**YOUR INSTRUCTIONS**
Repeat each entry exactly. Drop every image.

[Saved data entries]
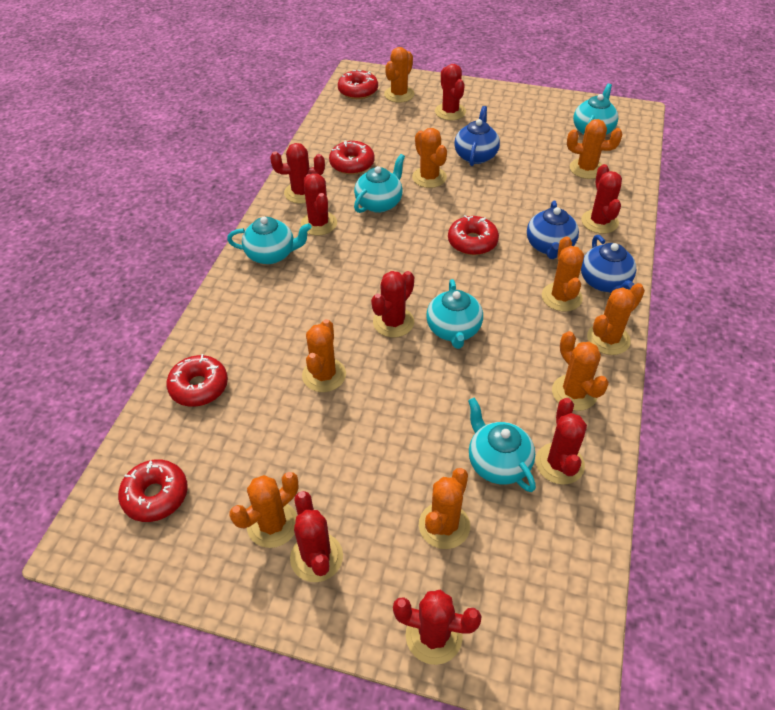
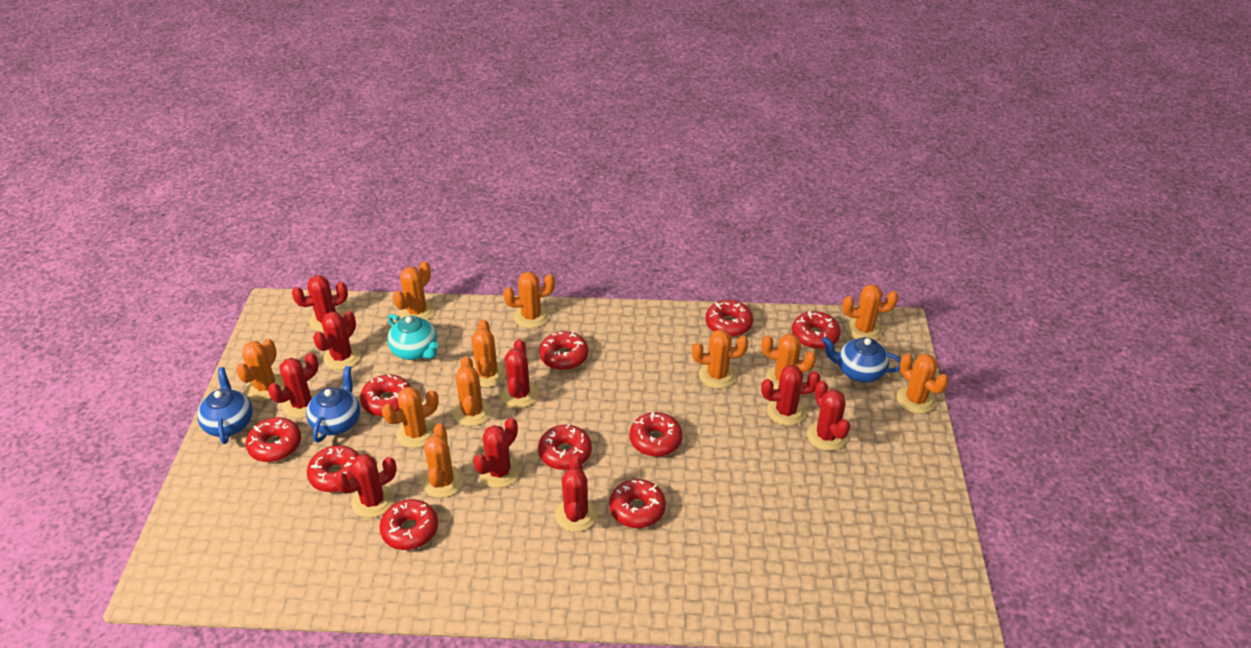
orange cactus: 9 -> 11
red cactus: 8 -> 9
red donut: 5 -> 10
turquoise teapot: 5 -> 1

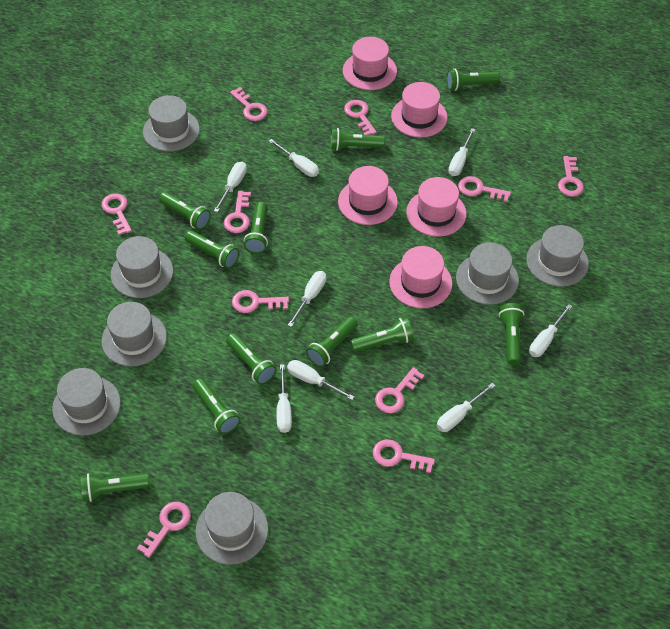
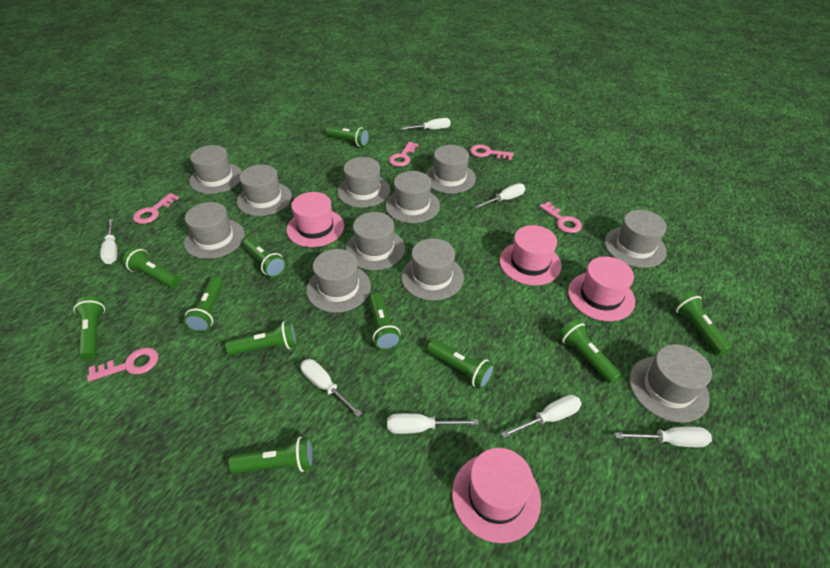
grey hat: 7 -> 11
pink hat: 5 -> 4
pink key: 10 -> 5
white screwdriver: 8 -> 7

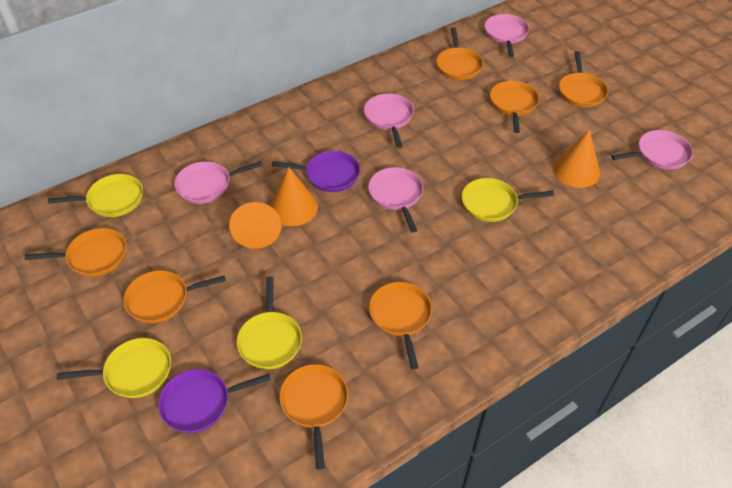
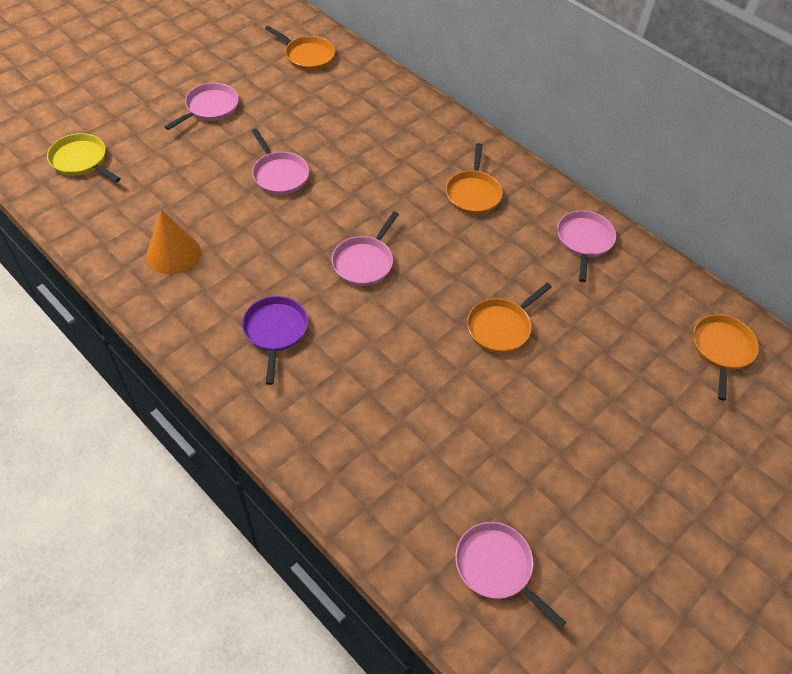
orange cone: 3 -> 1
orange pan: 7 -> 4
purple pan: 2 -> 1
yellow pan: 4 -> 1

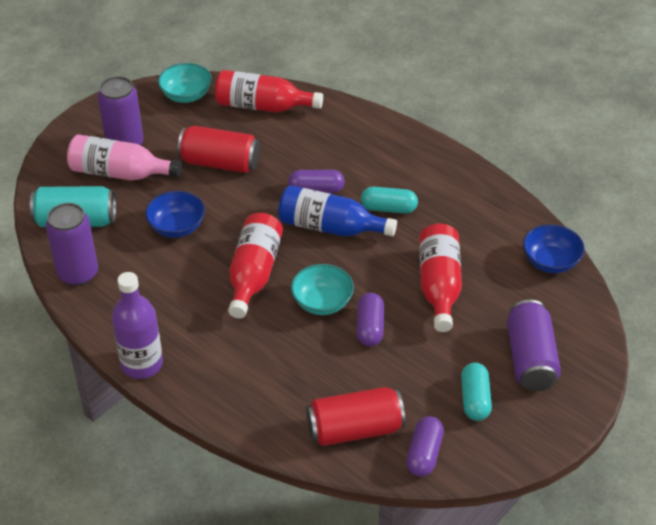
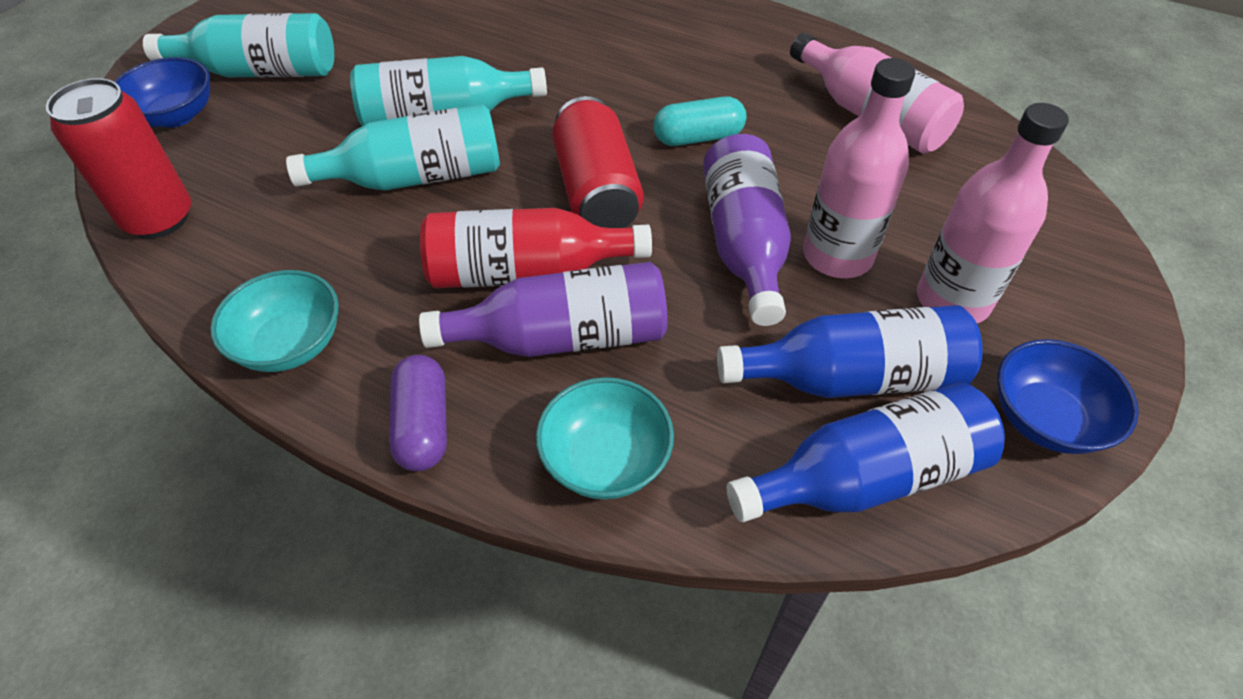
blue bottle: 1 -> 2
pink bottle: 1 -> 3
purple bottle: 1 -> 2
purple can: 3 -> 0
purple capsule: 3 -> 1
red bottle: 3 -> 1
turquoise bottle: 0 -> 3
turquoise can: 1 -> 0
turquoise capsule: 2 -> 1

**ANSWER TO THIS EXERCISE**
orange cactus: 9 -> 11
red cactus: 8 -> 9
red donut: 5 -> 10
turquoise teapot: 5 -> 1

grey hat: 7 -> 11
pink hat: 5 -> 4
pink key: 10 -> 5
white screwdriver: 8 -> 7

orange cone: 3 -> 1
orange pan: 7 -> 4
purple pan: 2 -> 1
yellow pan: 4 -> 1

blue bottle: 1 -> 2
pink bottle: 1 -> 3
purple bottle: 1 -> 2
purple can: 3 -> 0
purple capsule: 3 -> 1
red bottle: 3 -> 1
turquoise bottle: 0 -> 3
turquoise can: 1 -> 0
turquoise capsule: 2 -> 1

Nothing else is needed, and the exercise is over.